Data excerpts:
=== Section Start ===
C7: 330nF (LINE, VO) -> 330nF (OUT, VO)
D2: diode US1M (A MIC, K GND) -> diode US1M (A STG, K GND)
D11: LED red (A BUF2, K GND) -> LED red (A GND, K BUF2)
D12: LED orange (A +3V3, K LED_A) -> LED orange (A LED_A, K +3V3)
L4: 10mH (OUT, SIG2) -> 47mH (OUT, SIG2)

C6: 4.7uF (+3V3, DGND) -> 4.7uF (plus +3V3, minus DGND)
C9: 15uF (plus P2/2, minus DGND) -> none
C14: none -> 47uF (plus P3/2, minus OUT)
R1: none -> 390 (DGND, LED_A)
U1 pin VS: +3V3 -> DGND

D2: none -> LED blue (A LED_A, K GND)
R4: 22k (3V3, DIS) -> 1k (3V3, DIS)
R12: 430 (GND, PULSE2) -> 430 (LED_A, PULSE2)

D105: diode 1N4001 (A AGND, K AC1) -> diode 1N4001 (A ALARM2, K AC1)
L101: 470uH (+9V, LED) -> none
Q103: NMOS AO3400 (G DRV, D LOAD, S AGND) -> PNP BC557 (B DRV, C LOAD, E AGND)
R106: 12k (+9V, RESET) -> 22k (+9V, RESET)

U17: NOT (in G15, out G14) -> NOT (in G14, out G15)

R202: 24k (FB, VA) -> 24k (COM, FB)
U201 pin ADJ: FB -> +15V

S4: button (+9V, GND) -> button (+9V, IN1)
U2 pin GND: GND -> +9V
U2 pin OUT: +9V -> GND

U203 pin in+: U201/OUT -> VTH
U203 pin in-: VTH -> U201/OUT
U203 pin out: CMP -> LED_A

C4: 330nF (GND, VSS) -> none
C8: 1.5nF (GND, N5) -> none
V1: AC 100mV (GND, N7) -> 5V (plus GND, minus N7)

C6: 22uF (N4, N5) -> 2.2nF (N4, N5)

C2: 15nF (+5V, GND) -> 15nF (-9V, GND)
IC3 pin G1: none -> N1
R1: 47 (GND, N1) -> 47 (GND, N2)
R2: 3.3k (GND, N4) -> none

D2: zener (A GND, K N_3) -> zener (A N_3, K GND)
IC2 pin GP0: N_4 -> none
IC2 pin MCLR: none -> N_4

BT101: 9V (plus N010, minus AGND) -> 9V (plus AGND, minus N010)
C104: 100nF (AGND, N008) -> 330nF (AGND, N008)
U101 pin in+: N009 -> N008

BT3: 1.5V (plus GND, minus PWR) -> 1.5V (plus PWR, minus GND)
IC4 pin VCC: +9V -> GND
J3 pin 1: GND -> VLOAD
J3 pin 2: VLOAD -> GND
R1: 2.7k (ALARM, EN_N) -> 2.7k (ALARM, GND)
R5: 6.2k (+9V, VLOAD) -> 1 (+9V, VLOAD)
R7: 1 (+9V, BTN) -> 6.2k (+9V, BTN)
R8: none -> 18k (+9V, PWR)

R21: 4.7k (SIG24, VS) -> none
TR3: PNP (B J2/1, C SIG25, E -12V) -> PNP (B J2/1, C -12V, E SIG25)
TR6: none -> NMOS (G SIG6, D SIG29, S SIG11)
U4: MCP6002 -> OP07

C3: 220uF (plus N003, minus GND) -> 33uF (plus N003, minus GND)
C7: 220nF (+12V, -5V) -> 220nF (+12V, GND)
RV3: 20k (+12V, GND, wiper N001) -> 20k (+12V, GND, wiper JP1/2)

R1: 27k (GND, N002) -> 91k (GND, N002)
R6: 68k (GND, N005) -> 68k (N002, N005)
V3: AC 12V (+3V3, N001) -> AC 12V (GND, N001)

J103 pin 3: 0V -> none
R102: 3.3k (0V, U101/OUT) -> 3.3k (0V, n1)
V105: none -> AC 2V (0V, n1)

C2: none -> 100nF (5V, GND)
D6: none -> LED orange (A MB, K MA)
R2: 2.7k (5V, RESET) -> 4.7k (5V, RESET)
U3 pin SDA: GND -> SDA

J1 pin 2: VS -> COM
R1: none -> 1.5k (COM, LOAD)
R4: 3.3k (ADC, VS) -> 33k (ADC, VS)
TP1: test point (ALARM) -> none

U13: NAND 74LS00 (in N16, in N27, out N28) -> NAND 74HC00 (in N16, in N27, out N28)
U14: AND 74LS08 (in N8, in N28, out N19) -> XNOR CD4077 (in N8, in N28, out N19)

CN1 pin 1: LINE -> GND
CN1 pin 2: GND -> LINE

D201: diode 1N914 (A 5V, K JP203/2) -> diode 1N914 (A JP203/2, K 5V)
=== Section End ===
### Task prompt
For each line above that includes the word "plus", make a copy of that line.

### Answer box
C6: 4.7uF (+3V3, DGND) -> 4.7uF (plus +3V3, minus DGND)
C9: 15uF (plus P2/2, minus DGND) -> none
C14: none -> 47uF (plus P3/2, minus OUT)
V1: AC 100mV (GND, N7) -> 5V (plus GND, minus N7)
BT101: 9V (plus N010, minus AGND) -> 9V (plus AGND, minus N010)
BT3: 1.5V (plus GND, minus PWR) -> 1.5V (plus PWR, minus GND)
C3: 220uF (plus N003, minus GND) -> 33uF (plus N003, minus GND)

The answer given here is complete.